● Written task:
In the listing below, a line holding "green pan: none = 0 -> [259,380,386,479] = 1" and a line holding "yellow pan: none = 0 -> [769,335,922,425] = 1" mark the range. Retype both exactly, with all lines between them.

● Data excerpts:
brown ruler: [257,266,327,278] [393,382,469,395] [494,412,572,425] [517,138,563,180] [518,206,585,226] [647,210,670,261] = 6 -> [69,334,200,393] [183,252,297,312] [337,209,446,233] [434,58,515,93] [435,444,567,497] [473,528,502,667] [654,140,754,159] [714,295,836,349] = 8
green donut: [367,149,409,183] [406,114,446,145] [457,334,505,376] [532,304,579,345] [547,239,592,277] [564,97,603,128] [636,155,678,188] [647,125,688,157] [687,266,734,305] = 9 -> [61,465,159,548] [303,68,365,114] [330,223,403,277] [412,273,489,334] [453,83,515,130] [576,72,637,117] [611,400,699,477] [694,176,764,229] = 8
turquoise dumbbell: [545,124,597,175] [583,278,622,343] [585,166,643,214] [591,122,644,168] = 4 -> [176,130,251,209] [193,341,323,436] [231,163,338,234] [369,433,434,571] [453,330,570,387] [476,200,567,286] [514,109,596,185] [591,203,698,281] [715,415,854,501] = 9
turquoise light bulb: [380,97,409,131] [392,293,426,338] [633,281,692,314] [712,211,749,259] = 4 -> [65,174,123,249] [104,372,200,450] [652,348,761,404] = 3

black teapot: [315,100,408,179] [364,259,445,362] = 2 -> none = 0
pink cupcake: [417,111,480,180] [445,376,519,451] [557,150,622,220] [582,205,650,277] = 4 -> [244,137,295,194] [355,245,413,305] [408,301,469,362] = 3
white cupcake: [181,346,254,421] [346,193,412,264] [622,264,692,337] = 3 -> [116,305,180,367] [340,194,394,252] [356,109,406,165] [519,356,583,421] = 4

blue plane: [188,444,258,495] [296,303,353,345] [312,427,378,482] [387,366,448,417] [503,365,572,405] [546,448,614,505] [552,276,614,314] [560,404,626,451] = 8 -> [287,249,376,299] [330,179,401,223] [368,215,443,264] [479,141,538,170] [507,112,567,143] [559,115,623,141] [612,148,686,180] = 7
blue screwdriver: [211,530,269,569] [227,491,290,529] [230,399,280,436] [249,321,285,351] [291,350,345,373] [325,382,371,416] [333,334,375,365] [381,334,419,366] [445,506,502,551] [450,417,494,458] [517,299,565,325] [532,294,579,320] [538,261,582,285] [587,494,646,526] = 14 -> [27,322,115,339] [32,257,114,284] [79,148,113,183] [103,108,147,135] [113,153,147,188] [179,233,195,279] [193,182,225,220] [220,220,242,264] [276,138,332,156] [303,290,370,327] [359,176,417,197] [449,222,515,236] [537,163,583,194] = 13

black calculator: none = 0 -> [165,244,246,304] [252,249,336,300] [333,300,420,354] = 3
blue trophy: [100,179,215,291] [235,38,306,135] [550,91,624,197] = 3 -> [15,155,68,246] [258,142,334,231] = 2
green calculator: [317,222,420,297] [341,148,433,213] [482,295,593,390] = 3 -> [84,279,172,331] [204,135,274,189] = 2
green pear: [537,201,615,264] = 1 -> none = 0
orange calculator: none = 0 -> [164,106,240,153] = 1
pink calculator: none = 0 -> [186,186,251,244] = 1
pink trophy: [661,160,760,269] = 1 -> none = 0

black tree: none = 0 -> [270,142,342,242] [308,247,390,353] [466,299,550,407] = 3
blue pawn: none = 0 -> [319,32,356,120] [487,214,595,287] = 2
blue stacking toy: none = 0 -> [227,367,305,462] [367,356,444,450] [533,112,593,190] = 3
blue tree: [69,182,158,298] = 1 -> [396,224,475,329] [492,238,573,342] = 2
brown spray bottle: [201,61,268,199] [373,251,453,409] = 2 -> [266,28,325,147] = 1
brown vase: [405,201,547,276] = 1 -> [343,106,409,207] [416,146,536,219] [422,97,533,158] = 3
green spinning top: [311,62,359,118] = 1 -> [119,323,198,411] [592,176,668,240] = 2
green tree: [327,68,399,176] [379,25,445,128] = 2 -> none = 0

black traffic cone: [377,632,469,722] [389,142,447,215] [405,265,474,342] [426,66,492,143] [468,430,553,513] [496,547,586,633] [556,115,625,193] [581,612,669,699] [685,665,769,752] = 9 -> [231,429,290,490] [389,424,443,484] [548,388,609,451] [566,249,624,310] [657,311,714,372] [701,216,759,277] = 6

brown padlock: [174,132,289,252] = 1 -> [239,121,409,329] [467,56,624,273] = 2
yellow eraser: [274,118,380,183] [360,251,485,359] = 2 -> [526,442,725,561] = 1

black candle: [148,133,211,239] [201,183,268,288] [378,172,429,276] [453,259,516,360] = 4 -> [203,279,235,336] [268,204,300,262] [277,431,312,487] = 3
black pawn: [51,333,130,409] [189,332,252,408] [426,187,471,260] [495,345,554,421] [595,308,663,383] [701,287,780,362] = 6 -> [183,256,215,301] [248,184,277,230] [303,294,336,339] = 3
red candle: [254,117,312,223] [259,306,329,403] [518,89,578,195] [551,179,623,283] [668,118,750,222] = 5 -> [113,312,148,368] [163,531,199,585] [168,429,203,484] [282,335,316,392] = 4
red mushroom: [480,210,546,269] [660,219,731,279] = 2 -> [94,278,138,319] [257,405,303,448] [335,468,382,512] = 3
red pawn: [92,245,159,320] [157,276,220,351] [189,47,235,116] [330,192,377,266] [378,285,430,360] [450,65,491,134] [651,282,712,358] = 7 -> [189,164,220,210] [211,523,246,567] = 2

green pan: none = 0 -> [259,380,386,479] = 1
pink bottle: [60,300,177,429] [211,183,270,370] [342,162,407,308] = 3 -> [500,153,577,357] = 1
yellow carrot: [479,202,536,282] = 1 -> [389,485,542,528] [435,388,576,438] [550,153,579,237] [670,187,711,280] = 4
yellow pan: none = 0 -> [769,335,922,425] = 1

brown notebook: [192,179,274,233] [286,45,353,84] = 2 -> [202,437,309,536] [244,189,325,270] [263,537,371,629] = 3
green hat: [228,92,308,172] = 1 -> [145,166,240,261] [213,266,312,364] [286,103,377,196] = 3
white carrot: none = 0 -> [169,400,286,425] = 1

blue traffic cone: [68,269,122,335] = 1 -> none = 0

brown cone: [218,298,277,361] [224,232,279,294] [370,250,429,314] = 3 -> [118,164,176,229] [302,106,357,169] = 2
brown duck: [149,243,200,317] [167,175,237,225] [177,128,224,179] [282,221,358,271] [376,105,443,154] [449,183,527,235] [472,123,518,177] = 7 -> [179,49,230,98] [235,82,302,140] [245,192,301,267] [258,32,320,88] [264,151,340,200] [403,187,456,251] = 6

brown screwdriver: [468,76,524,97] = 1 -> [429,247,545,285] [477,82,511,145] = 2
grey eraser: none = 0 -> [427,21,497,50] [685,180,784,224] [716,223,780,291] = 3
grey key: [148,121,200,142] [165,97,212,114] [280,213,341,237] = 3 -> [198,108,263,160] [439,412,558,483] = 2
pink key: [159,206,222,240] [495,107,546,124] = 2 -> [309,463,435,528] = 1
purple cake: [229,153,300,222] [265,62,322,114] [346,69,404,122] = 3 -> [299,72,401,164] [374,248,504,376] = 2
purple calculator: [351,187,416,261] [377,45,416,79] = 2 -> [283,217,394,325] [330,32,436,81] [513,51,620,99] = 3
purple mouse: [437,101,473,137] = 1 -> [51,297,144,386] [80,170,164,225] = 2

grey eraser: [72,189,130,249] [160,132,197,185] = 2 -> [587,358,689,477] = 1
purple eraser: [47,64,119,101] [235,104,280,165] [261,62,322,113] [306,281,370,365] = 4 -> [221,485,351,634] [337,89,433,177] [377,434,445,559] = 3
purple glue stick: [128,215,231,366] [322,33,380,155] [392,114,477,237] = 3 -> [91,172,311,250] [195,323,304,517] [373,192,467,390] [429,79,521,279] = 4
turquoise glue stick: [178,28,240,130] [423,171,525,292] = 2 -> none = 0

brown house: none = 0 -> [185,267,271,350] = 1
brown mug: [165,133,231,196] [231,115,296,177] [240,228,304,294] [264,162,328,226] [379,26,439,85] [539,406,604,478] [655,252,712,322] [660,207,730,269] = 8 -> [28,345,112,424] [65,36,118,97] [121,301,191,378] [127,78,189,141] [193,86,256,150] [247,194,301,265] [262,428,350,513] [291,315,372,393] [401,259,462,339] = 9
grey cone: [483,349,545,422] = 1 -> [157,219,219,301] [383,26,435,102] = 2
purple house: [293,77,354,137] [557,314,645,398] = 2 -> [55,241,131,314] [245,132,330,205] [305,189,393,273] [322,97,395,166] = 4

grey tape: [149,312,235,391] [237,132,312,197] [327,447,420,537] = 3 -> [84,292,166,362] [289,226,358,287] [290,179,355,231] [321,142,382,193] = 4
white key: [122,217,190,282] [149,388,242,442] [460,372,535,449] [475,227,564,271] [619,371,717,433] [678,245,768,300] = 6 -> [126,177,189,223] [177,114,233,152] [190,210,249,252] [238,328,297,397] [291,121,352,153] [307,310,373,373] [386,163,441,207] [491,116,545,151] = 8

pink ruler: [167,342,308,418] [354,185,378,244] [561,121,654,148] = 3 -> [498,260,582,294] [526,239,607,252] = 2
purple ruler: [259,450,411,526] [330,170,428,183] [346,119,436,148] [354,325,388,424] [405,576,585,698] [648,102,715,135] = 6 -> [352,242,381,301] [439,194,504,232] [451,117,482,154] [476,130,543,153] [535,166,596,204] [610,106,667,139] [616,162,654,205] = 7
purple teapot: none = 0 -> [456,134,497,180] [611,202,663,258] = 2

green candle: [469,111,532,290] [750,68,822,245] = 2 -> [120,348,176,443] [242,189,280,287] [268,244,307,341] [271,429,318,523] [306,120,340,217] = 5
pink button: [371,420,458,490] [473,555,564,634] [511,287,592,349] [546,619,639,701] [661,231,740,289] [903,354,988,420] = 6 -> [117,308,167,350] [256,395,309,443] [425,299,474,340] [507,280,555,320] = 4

● Answer section:
green pan: none = 0 -> [259,380,386,479] = 1
pink bottle: [60,300,177,429] [211,183,270,370] [342,162,407,308] = 3 -> [500,153,577,357] = 1
yellow carrot: [479,202,536,282] = 1 -> [389,485,542,528] [435,388,576,438] [550,153,579,237] [670,187,711,280] = 4
yellow pan: none = 0 -> [769,335,922,425] = 1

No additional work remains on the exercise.